WHAT THE TASK ASKS — Lines where the string "NAND" appears are to be copied from the entries below.

-------- PROVIDED MATERIAL --------

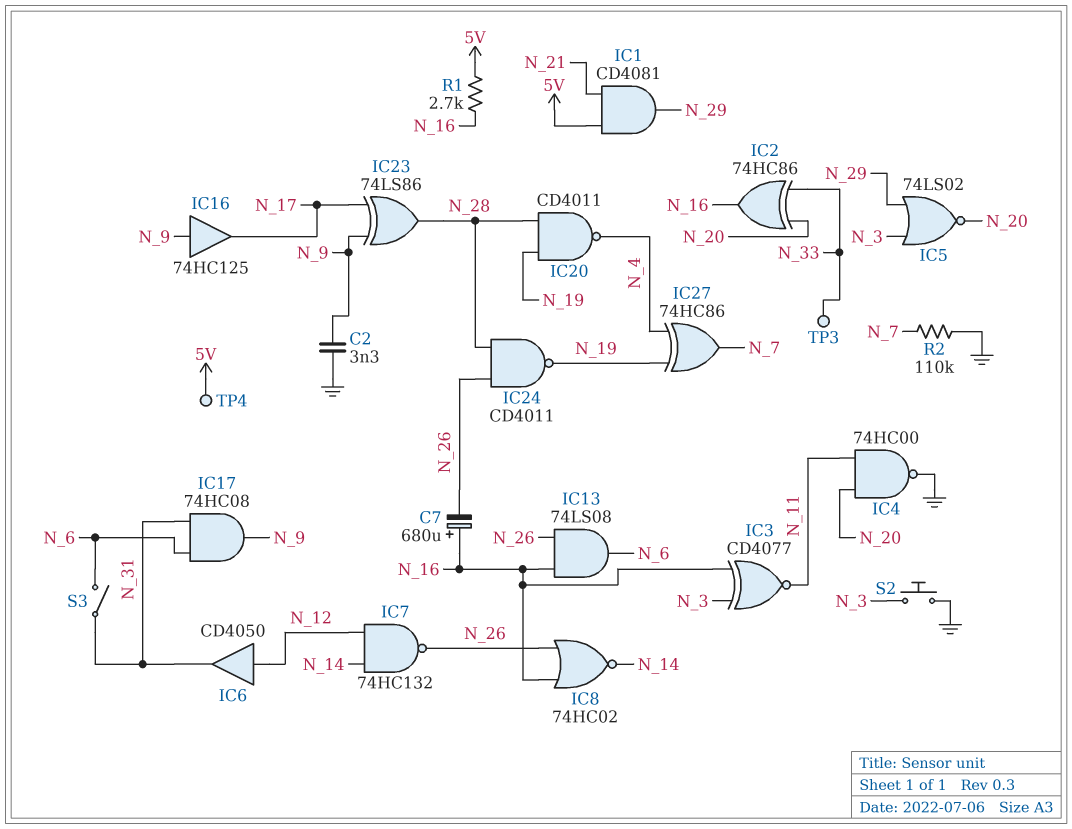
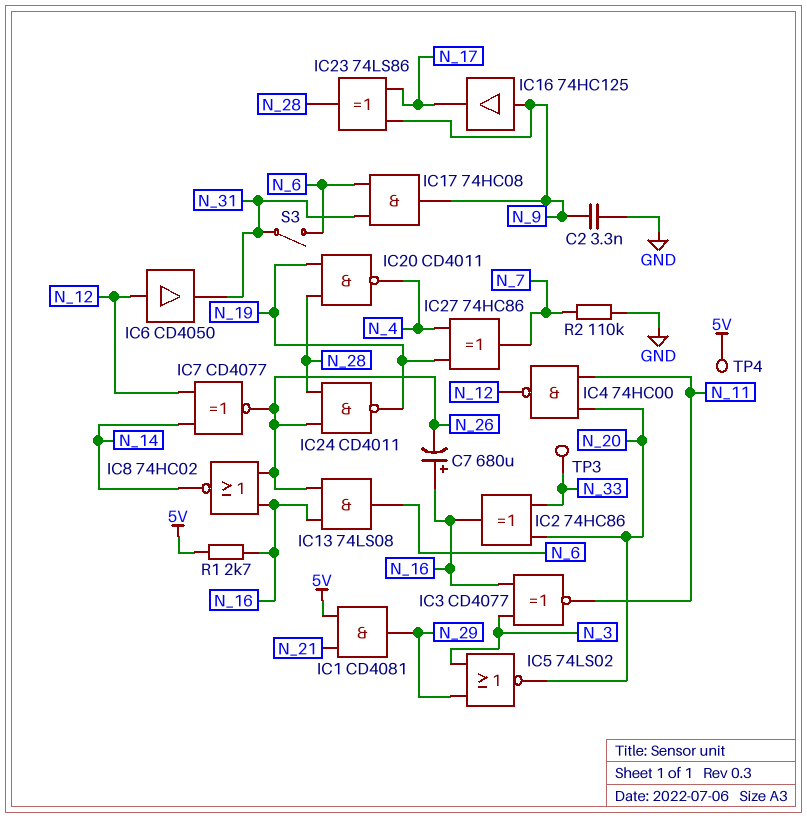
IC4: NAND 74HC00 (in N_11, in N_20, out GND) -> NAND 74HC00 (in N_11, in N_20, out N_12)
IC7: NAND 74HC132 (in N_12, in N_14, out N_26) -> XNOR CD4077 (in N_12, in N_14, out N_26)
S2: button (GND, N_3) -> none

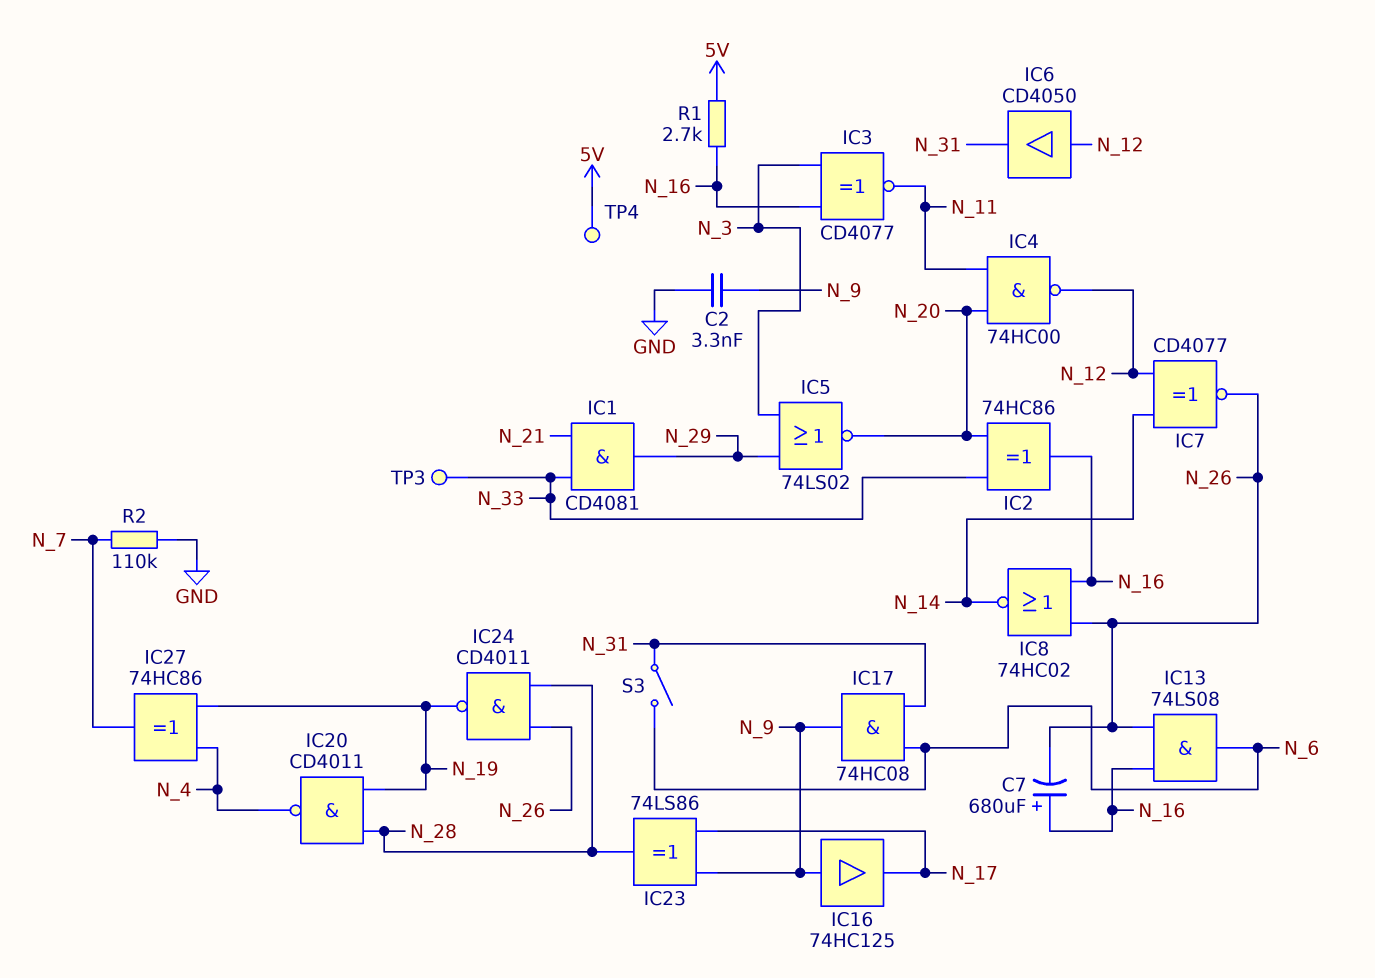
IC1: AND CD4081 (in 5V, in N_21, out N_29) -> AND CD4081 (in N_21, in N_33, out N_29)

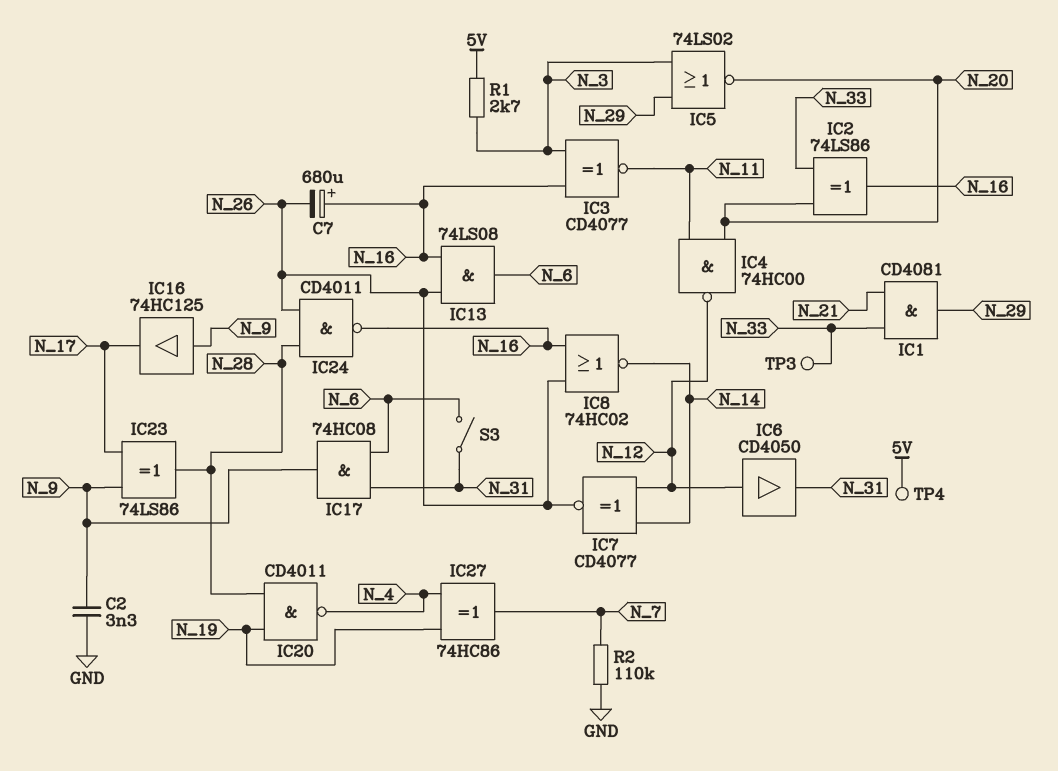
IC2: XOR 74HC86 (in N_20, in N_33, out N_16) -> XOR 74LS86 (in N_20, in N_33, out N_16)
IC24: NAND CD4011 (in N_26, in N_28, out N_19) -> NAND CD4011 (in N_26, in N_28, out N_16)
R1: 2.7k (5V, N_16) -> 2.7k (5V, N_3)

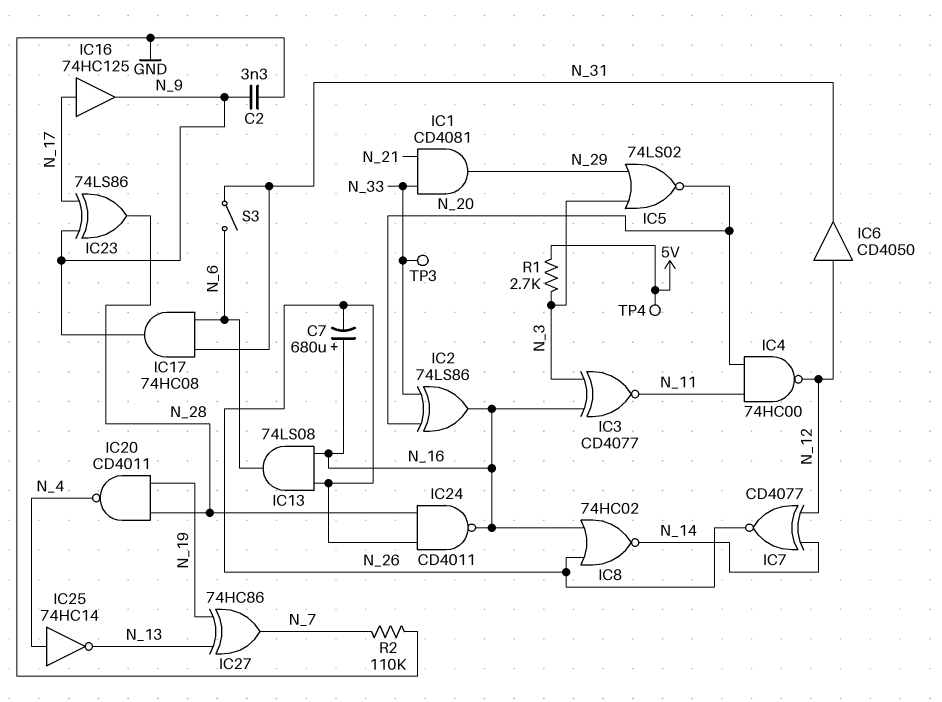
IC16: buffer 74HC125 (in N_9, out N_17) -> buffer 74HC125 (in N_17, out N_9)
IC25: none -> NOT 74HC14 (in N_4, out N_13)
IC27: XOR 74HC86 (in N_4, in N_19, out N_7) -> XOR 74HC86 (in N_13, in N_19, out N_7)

--------

TASK OUTPUT —
IC4: NAND 74HC00 (in N_11, in N_20, out GND) -> NAND 74HC00 (in N_11, in N_20, out N_12)
IC7: NAND 74HC132 (in N_12, in N_14, out N_26) -> XNOR CD4077 (in N_12, in N_14, out N_26)
IC24: NAND CD4011 (in N_26, in N_28, out N_19) -> NAND CD4011 (in N_26, in N_28, out N_16)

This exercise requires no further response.